▸ GOAL: Locate every line in the material that contains the word "italic", and copy each of those lines out in full. Treat uppercase and lowercase as different.
┌─ SUPPLIED DATA
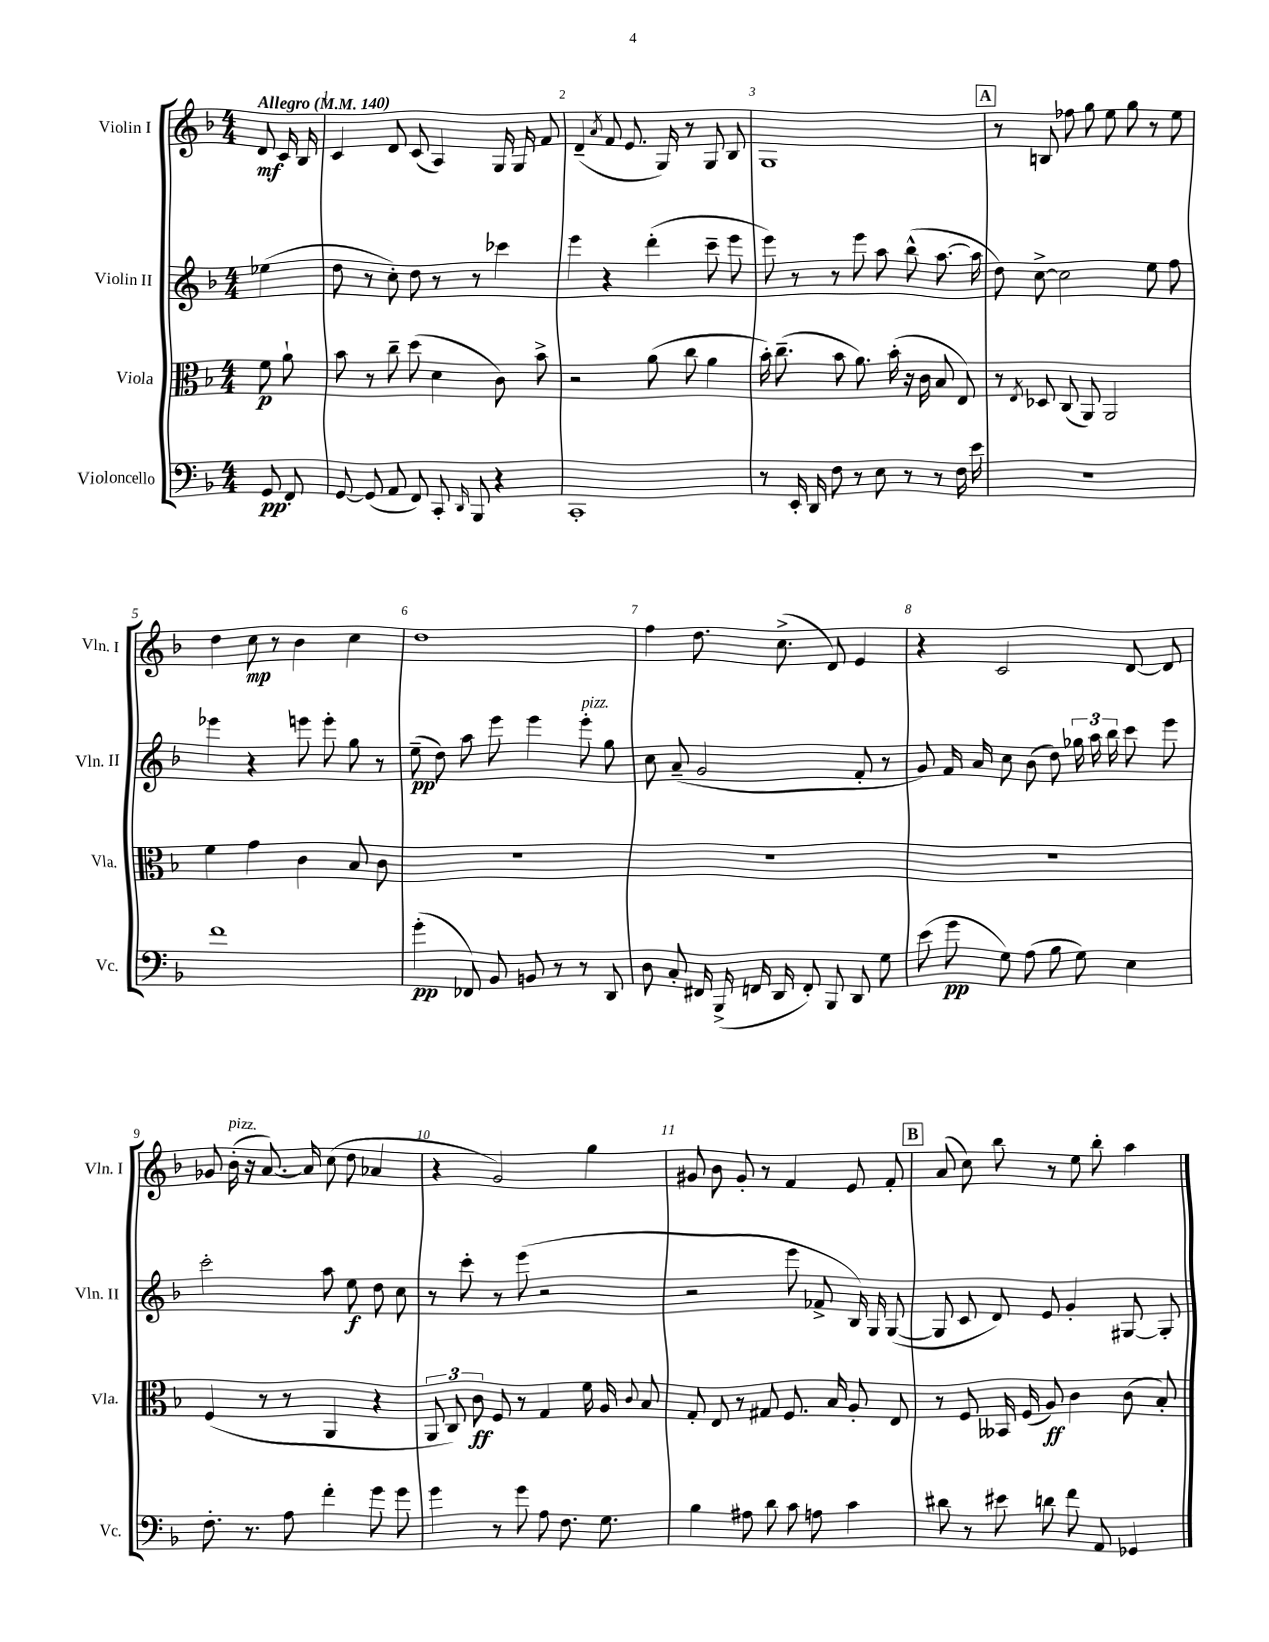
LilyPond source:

<<
\new StaffGroup <<
\new Staff = "s0" \with { instrumentName = "Violin I" shortInstrumentName = "Vln. I" } {
    \clef treble \key f \major \numericTimeSignature \time 4/4 \partial 4 \tempo "Allegro" 4 = 140
    \autoBeamOff d'8\mf c'16 bes16 |
    c'4 d'8 c'8( a4) g16 g16 f'8 |
    d'4--( \acciaccatura { a'8 } f'8 e'8. g16) r8 g8 bes8 |
    g1 |
    \mark \markup { \box "A" } r8 b8 fes''8 g''8 e''8 g''8 r8 e''8 |
    d''4 c''8\mp r8 bes'4 c''4 |
    d''1 |
    f''4 d''8. c''8.->( d'8) e'4 |
    r4 c'2 d'8~ d'8 |
    ges'8 bes'16-.^\markup { \italic "pizz." }( r16 a'8.~) a'16 c''8( d''8 aes'4 |
    r4 g'2) g''4 |
    gis'8 bes'8 gis'8-. r8 f'4 e'8 f'8-. |
    \mark \markup { \box "B" } a'8( c''8) bes''8 r8 e''8 bes''8-. a''4 \bar "|." |
}
\new Staff = "s1" \with { instrumentName = "Violin II" shortInstrumentName = "Vln. II" } {
    \clef treble \key f \major \numericTimeSignature \time 4/4 \partial 4
    \autoBeamOff ees''4( |
    d''8 r8 c''8-.) d''8 r8 r8 ces'''4 |
    e'''4 r4 d'''4-.( c'''8-- e'''8 |
    e'''8) r8 r8 e'''8 a''8 bes''8-^( a''8.~ a''16 |
    \mark \markup { \box "A" } d''8) c''8~-> c''2 e''8 f''8 |
    ees'''4 r4 e'''8 e'''8-. g''8 r8 |
    e''8--\pp( d''8) a''8 e'''8 e'''4 e'''8-.^\markup { \italic "pizz." } g''8 |
    c''8 a'8--( g'2 f'8-. r8 |
    g'8) f'16 a'16 c''8 bes'8( d''8) \tuplet 3/2 { ges''16 a''16 bes''16 } c'''8 e'''8 |
    c'''2-. a''8 e''8\f d''8 c''8 |
    r8 c'''8-. r8 e'''8( r2 |
    r2 e'''8 fes'8-> bes16) g16 g8~( |
    \mark \markup { \box "B" } g8 c'8 d'8) e'8 g'4-. gis8~ gis8-. \bar "|." |
}
\new Staff = "s2" \with { instrumentName = "Viola" shortInstrumentName = "Vla." } {
    \clef alto \key f \major \numericTimeSignature \time 4/4 \partial 4
    \autoBeamOff f'8\p a'8-! |
    bes'8 r8 c''8-- d''8( d'4 c'8) bes'8-> |
    r2 a'8( c''8 a'4 |
    bes'16-.) c''8.--( bes'8 a'8.) bes'16-.( r16 c'16 bes8 e8) |
    \mark \markup { \box "A" } r8 \acciaccatura { e8 } des8 c8( a,8) a,2 |
    f'4 g'4 c'4 bes8 c'8 |
    R1 |
    R1 |
    R1 |
    f4( r8 r8 a,4 r4 |
    \tuplet 3/2 { a,8 c8) c'8\ff } f8 r8 g4 f'16 a16 \appoggiatura { c'8 } bes8 |
    g8-. e8 r8 gis8 f8. bes16 a8-. e8 |
    \mark \markup { \box "B" } r8 f8 beses,16 f16( a8\ff) c'4 c'8( bes8-.) \bar "|." |
}
\new Staff = "s3" \with { instrumentName = "Violoncello" shortInstrumentName = "Vc." } {
    \clef bass \key f \major \numericTimeSignature \time 4/4 \partial 4
    \autoBeamOff g,8\pp f,8-. |
    g,8~ g,8( a,8 f,8) c,8-. \grace { d,16 } bes,,8 r4 |
    c,1-. |
    r8 e,16-. d,16 f8 r8 e8 r8 r8 f16 e'16 |
    \mark \markup { \box "A" } R1 |
    f'1 |
    g'4-.\pp( fes,8) bes,8 b,8 r8 r8 d,8 |
    d8 c8-. fis,16 bes,,16->( f,16 d,16 f,8-.) bes,,8 d,8 g8 |
    e'8( g'8\pp g8) a8( bes8 g8) e4 |
    f8.-. r8. a8 f'4-. g'8 g'8 |
    g'4 r8 g'8 a8 f8. g8. |
    bes4 ais8 d'8 c'8 a8 c'4 |
    \mark \markup { \box "B" } dis'8 r8 eis'8 d'8 f'8 a,8 ges,4 \bar "|." |
}
>>
>>
\layout { \context { \Score \override BarNumber.break-visibility = ##(#f #t #t) barNumberVisibility = #all-bar-numbers-visible } }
└─
▸ EXERCISE ANSWER:
    ges'8 bes'16-.^\markup { \italic "pizz." }( r16 a'8.~) a'16 c''8( d''8 aes'4 |
    e''8--\pp( d''8) a''8 e'''8 e'''4 e'''8-.^\markup { \italic "pizz." } g''8 |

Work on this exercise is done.